> Goal of the exercise: Apart from any images, the entries are to be output exactly.

> Records supplied:
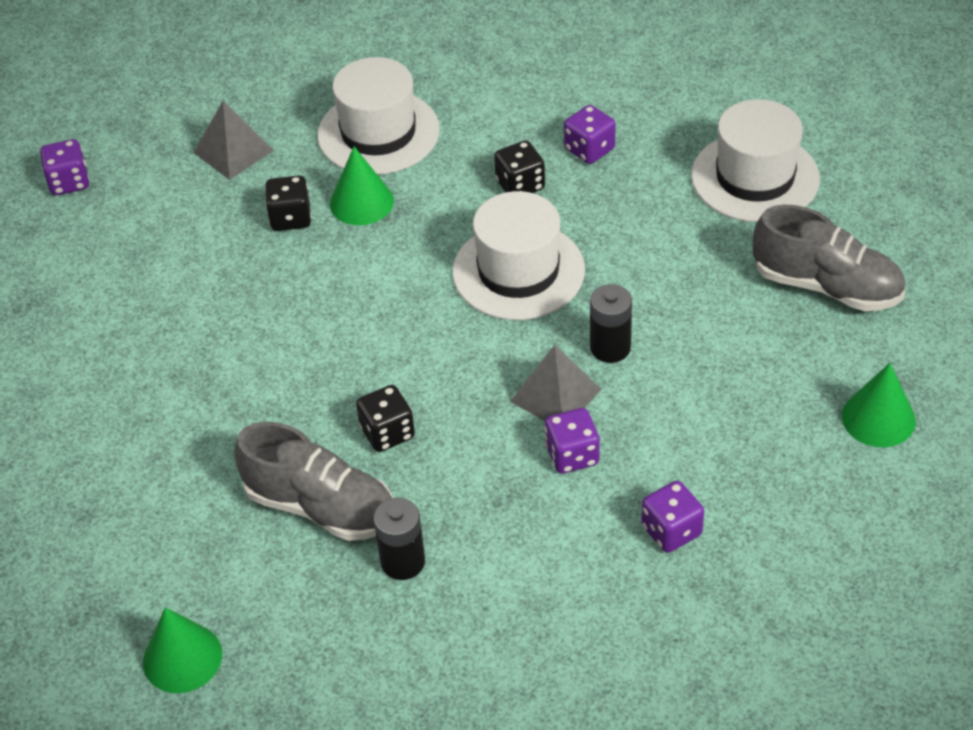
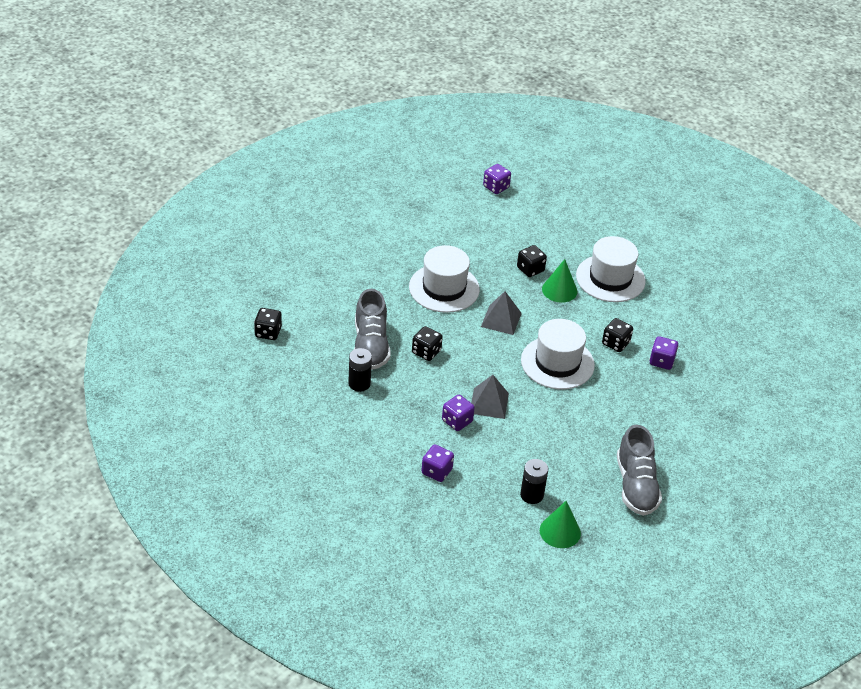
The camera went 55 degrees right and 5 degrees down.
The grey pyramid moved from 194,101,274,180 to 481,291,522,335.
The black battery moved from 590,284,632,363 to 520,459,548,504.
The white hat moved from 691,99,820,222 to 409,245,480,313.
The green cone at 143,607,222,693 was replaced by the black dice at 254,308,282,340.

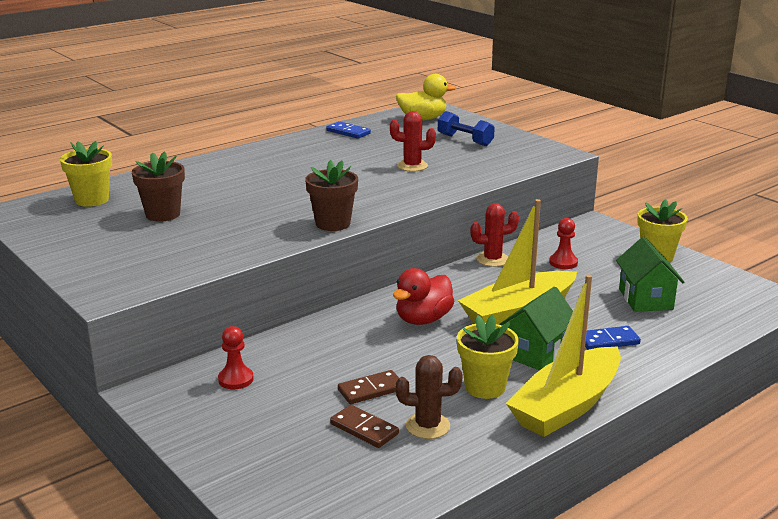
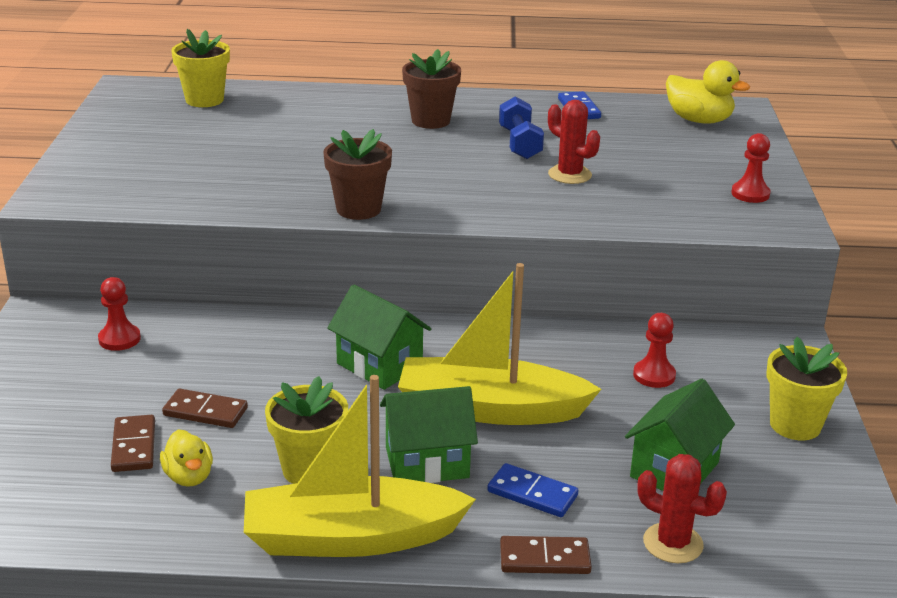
The camera went 40 degrees right and 5 degrees up.
The brown domino at 500,536,592,574 appeared.
The red pawn at 731,133,771,203 appeared.
The brown flower pot moved from 132,151,185,222 to 402,49,461,129.
The blue dumbbell moved from 438,111,495,146 to 499,96,544,159.
The red cactus moved from 470,203,519,267 to 637,454,727,563.
The red duck at 393,268,454,325 was replaced by the green house at 327,284,431,390.
The brown cactus at 396,355,463,439 was replaced by the yellow duck at 160,429,213,487.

> Reply:
The camera went 55 degrees right and 5 degrees down.
The grey pyramid moved from 194,101,274,180 to 481,291,522,335.
The black battery moved from 590,284,632,363 to 520,459,548,504.
The white hat moved from 691,99,820,222 to 409,245,480,313.
The green cone at 143,607,222,693 was replaced by the black dice at 254,308,282,340.

The camera went 40 degrees right and 5 degrees up.
The brown domino at 500,536,592,574 appeared.
The red pawn at 731,133,771,203 appeared.
The brown flower pot moved from 132,151,185,222 to 402,49,461,129.
The blue dumbbell moved from 438,111,495,146 to 499,96,544,159.
The red cactus moved from 470,203,519,267 to 637,454,727,563.
The red duck at 393,268,454,325 was replaced by the green house at 327,284,431,390.
The brown cactus at 396,355,463,439 was replaced by the yellow duck at 160,429,213,487.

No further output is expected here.